__Instructions for the task__: Take the line that contains "(453, 127) = (438, 498): purple" as the first line and the final line of the records as the last; return exactly those lines and the lines between.

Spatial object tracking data
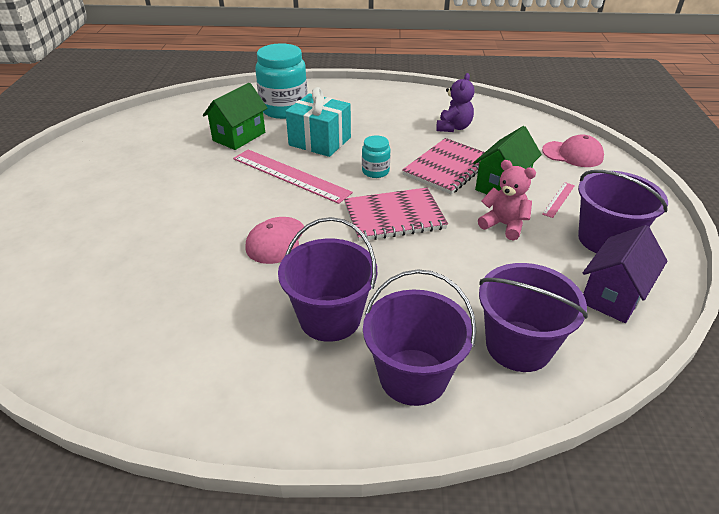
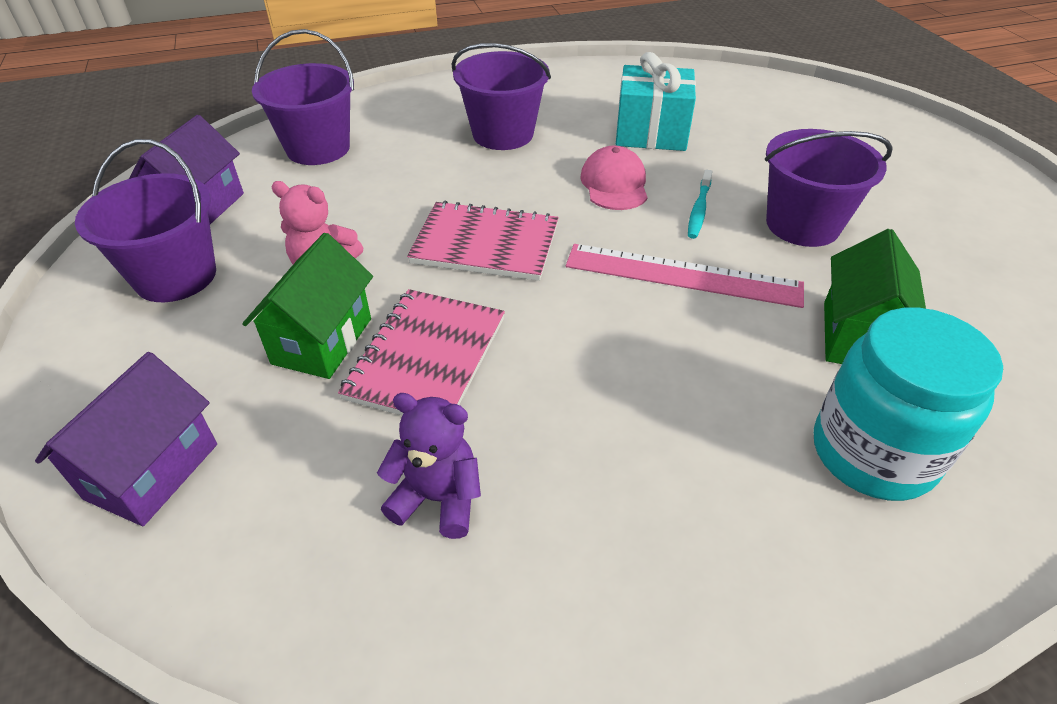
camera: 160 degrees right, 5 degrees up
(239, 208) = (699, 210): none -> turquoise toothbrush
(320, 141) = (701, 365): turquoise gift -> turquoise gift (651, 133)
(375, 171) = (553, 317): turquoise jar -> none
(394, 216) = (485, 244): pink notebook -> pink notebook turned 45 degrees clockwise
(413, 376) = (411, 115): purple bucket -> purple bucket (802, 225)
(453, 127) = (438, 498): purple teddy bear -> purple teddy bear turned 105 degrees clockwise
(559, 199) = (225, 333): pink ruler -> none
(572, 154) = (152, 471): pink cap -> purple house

__Reply__:
(453, 127) = (438, 498): purple teddy bear -> purple teddy bear turned 105 degrees clockwise
(559, 199) = (225, 333): pink ruler -> none
(572, 154) = (152, 471): pink cap -> purple house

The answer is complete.